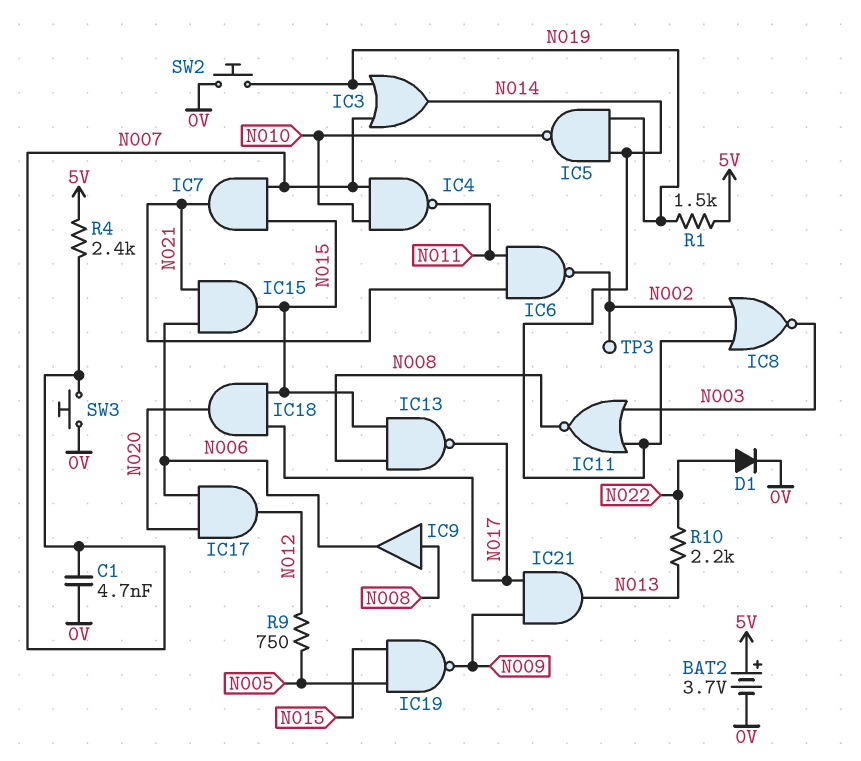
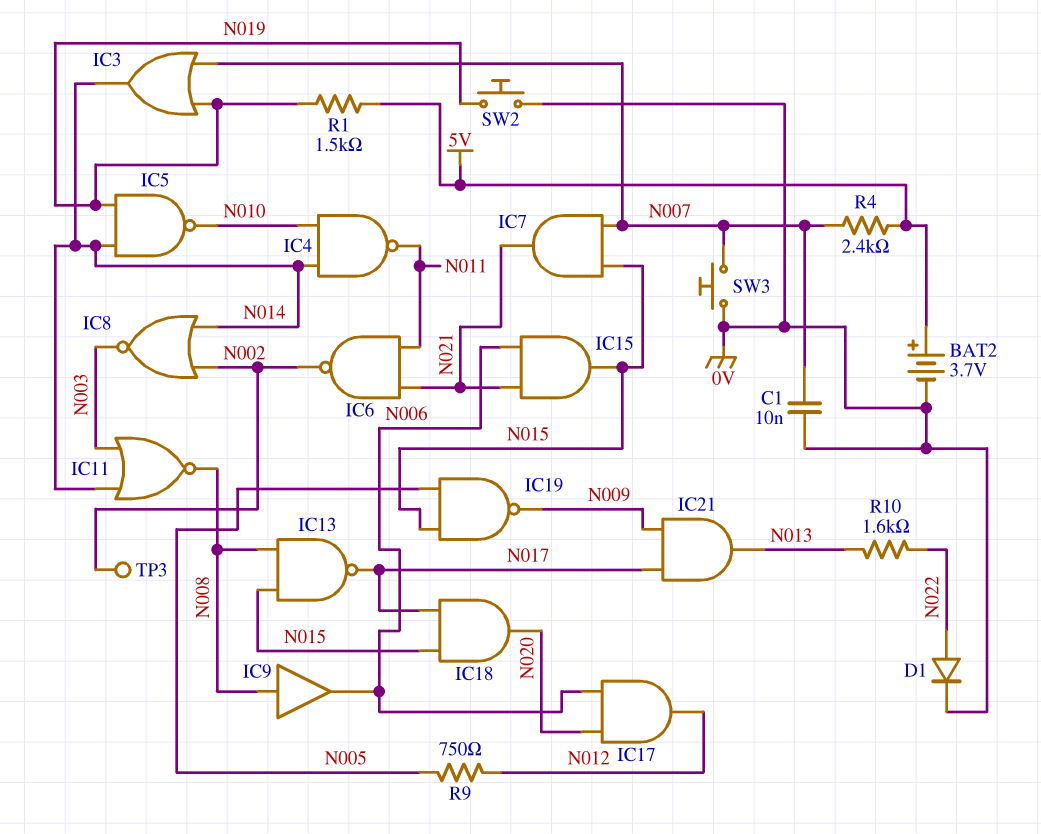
C1: 4.7nF (0V, N007) -> 10nF (0V, N007)
IC4: NAND (in N007, in N010, out N011) -> NAND (in N010, in N014, out N011)
R10: 2.2k (N013, N022) -> 1.6k (N013, N022)

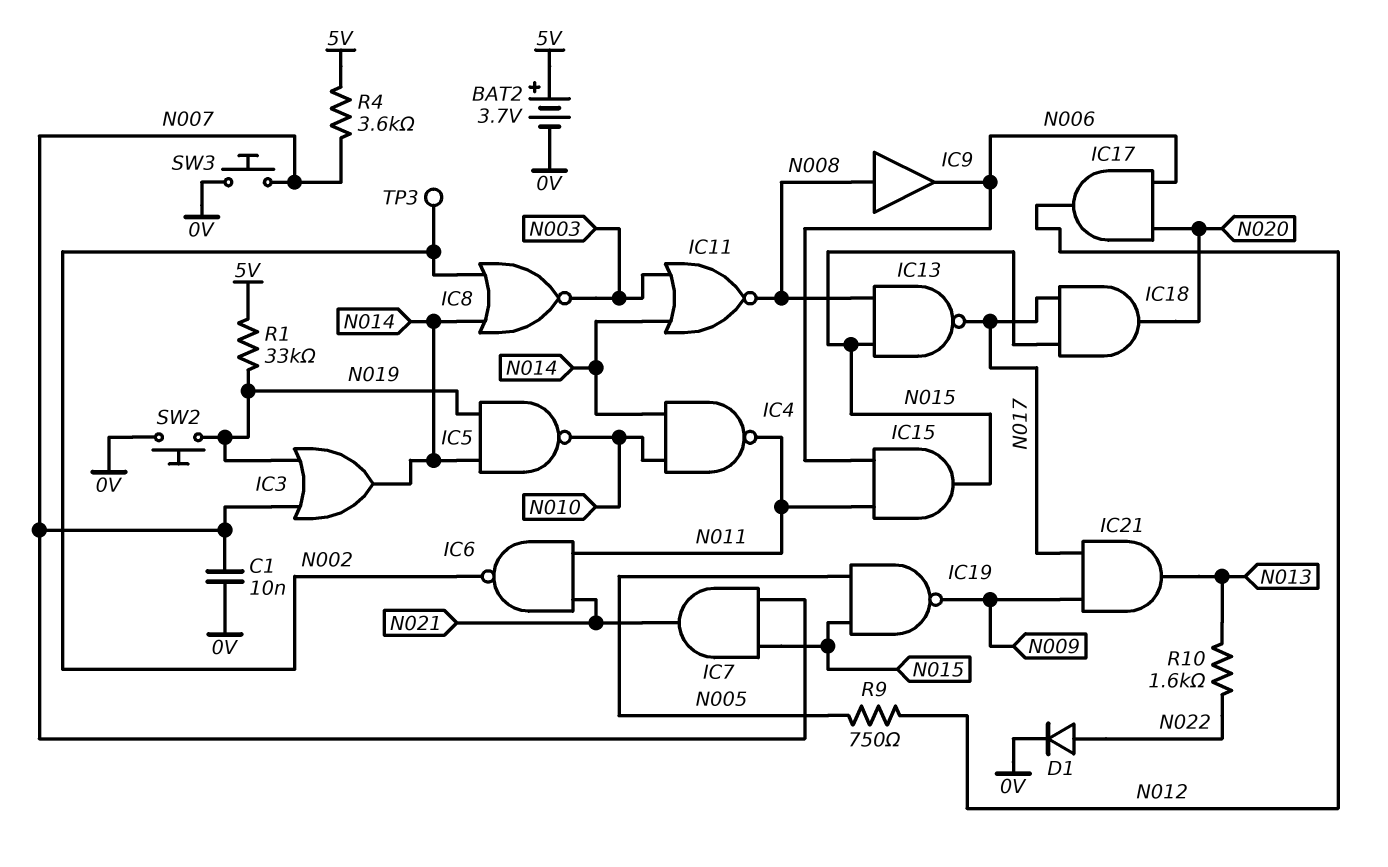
IC15: AND (in N006, in N021, out N015) -> AND (in N006, in N011, out N015)
R1: 1.5k (5V, N019) -> 33k (5V, N019)
R4: 2.4k (5V, N007) -> 3.6k (5V, N007)

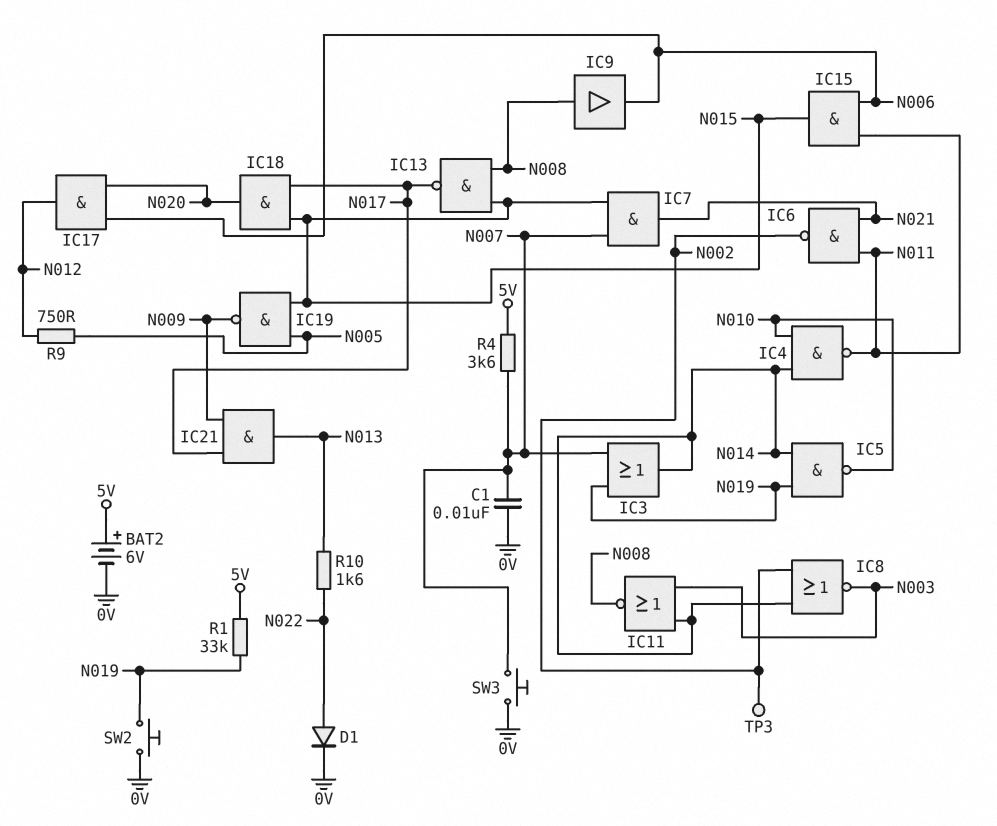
BAT2: 3.7V (plus 5V, minus 0V) -> 6V (plus 5V, minus 0V)

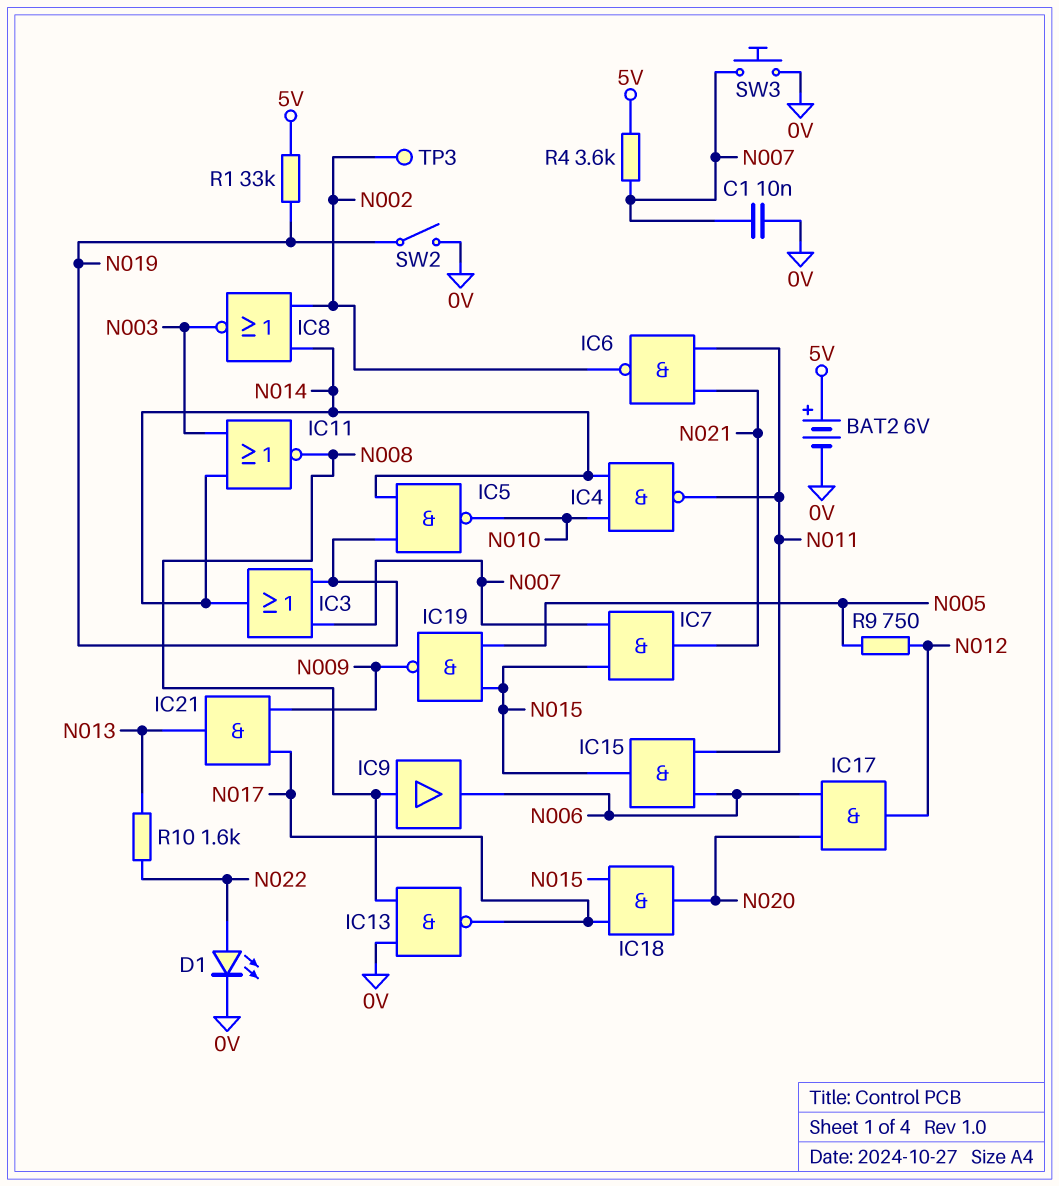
D1: diode (A N022, K 0V) -> LED (A N022, K 0V)
IC13: NAND (in N008, in N015, out N017) -> NAND (in 0V, in N008, out N017)
SW2: button (0V, N019) -> switch (0V, N019)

:::::

§ **Work instructions**
Where a line contains "R1: 1.5k (5V, N019) -> 33k (5V, N019)", begin there and set down exactly each line through the end of the data above, omitting any pictures.

§ **Solution below**
R1: 1.5k (5V, N019) -> 33k (5V, N019)
R4: 2.4k (5V, N007) -> 3.6k (5V, N007)

BAT2: 3.7V (plus 5V, minus 0V) -> 6V (plus 5V, minus 0V)

D1: diode (A N022, K 0V) -> LED (A N022, K 0V)
IC13: NAND (in N008, in N015, out N017) -> NAND (in 0V, in N008, out N017)
SW2: button (0V, N019) -> switch (0V, N019)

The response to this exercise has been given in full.